- Required action -
Below is a listing from which only part is wanted; return exactly the lines from the one with "camera: 30 degrees left, 5 degrees up" up to and including the one with "none -> pink cube [257,233,393,385]".

- Data supplied -
########
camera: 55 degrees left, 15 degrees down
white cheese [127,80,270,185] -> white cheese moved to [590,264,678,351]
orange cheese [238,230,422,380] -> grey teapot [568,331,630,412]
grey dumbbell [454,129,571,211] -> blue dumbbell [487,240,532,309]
########
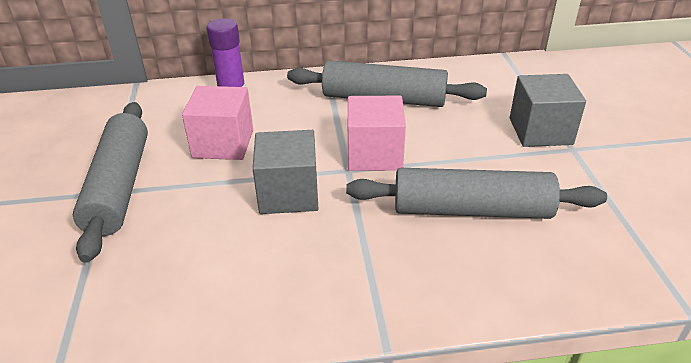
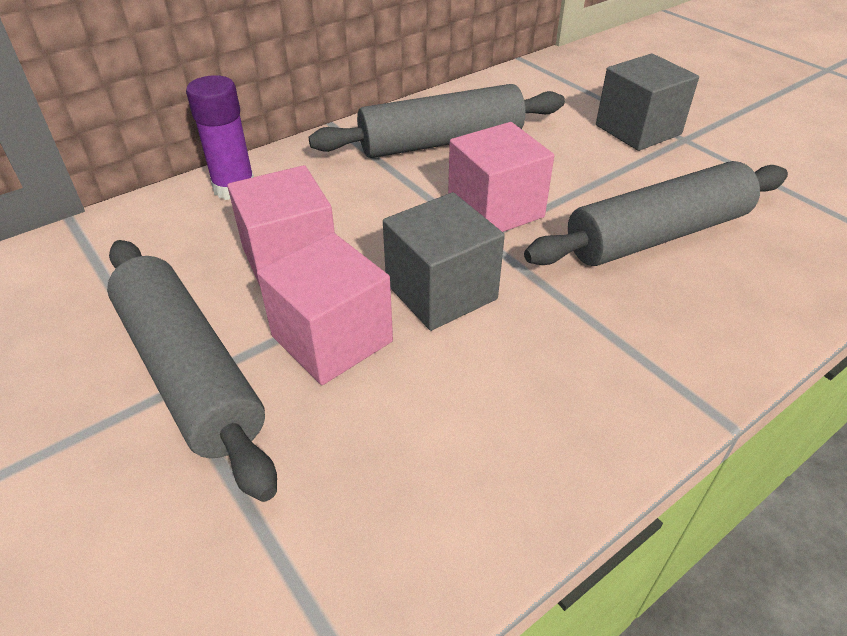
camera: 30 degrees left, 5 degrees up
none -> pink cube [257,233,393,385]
########
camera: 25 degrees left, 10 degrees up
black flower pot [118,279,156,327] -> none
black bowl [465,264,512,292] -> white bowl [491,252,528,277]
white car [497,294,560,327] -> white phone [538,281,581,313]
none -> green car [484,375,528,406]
########
- Exercise solution -
camera: 30 degrees left, 5 degrees up
none -> pink cube [257,233,393,385]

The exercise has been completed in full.